## Short problem
How many lines of the listing contain the string "kern"? Reply with the number alone.

## Data to process
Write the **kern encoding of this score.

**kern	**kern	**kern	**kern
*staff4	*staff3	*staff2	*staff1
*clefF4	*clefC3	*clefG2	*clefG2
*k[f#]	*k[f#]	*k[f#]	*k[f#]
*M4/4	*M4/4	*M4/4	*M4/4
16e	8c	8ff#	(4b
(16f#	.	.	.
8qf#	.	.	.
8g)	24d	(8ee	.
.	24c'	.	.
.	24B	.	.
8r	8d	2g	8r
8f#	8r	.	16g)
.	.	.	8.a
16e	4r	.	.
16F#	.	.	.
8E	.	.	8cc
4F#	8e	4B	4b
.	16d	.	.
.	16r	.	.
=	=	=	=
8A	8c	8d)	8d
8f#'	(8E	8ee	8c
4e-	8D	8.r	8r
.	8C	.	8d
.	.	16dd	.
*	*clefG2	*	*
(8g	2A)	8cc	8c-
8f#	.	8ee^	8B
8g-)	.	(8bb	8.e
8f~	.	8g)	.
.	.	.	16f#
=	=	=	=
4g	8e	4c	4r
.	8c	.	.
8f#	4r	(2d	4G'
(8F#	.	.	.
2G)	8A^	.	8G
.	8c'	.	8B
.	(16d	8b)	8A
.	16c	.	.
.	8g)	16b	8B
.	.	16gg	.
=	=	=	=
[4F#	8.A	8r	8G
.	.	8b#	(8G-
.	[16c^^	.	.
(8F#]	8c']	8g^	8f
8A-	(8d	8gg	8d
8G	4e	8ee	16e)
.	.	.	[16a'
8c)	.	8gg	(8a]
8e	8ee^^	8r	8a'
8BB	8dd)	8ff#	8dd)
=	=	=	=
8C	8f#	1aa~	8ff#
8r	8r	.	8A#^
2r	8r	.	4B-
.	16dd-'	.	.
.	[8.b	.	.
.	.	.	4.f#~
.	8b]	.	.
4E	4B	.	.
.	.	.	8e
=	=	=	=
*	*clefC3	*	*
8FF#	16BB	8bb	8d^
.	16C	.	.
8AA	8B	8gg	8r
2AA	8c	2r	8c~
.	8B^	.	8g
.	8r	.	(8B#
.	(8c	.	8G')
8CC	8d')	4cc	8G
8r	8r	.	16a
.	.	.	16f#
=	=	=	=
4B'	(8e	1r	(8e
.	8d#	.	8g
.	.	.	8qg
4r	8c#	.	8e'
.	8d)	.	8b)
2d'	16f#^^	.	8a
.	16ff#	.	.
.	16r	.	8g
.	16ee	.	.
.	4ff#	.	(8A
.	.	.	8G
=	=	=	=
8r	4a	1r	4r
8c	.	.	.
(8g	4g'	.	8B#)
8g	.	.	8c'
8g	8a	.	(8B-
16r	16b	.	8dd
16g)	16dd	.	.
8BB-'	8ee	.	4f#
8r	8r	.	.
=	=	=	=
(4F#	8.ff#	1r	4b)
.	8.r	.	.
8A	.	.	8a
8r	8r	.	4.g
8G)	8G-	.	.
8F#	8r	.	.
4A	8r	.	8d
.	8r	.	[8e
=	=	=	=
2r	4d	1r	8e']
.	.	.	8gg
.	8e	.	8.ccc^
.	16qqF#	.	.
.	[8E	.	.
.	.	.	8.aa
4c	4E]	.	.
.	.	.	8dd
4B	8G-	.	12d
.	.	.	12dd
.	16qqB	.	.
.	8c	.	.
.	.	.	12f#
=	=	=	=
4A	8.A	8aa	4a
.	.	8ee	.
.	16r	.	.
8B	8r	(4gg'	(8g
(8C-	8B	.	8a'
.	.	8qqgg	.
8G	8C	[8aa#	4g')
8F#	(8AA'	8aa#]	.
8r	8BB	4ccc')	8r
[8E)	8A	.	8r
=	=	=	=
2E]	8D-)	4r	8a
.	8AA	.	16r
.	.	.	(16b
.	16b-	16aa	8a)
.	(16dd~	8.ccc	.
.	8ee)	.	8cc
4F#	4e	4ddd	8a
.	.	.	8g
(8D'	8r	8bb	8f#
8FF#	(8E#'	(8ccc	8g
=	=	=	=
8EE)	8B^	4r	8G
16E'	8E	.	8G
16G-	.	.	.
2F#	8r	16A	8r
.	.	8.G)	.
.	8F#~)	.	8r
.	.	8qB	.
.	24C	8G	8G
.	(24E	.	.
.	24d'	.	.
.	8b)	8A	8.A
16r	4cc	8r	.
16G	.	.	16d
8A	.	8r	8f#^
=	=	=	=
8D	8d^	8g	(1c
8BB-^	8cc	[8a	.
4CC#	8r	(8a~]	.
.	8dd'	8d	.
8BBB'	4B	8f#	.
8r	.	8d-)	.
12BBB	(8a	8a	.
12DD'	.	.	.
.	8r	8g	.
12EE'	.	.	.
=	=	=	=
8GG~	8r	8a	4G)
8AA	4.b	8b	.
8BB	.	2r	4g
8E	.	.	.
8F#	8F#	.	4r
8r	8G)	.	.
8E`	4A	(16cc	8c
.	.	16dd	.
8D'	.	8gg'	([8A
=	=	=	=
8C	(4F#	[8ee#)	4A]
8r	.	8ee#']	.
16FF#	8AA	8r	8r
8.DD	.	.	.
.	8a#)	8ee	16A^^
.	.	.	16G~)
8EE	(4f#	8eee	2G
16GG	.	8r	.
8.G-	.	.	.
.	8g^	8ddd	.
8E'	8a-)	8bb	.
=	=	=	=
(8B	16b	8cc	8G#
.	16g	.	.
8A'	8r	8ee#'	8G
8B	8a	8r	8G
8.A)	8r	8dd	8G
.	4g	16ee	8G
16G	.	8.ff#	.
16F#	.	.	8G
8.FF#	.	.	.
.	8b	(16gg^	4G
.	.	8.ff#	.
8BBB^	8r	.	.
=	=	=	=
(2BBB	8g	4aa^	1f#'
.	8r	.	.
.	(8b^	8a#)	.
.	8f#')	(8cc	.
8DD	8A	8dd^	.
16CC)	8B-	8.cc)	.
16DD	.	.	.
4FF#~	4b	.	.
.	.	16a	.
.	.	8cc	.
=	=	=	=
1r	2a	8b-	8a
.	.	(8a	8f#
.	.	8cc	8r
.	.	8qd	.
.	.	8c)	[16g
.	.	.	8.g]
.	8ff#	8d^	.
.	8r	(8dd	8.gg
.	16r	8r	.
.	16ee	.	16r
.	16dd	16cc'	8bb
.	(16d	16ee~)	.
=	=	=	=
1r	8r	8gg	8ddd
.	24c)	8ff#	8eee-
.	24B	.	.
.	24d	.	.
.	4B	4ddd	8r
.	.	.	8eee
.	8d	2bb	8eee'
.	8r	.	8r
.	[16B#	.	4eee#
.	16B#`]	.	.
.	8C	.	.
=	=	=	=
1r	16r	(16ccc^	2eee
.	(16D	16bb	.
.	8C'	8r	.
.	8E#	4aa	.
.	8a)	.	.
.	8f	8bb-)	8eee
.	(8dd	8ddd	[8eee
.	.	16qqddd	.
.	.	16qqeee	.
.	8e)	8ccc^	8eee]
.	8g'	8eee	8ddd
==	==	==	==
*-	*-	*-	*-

## Task output
2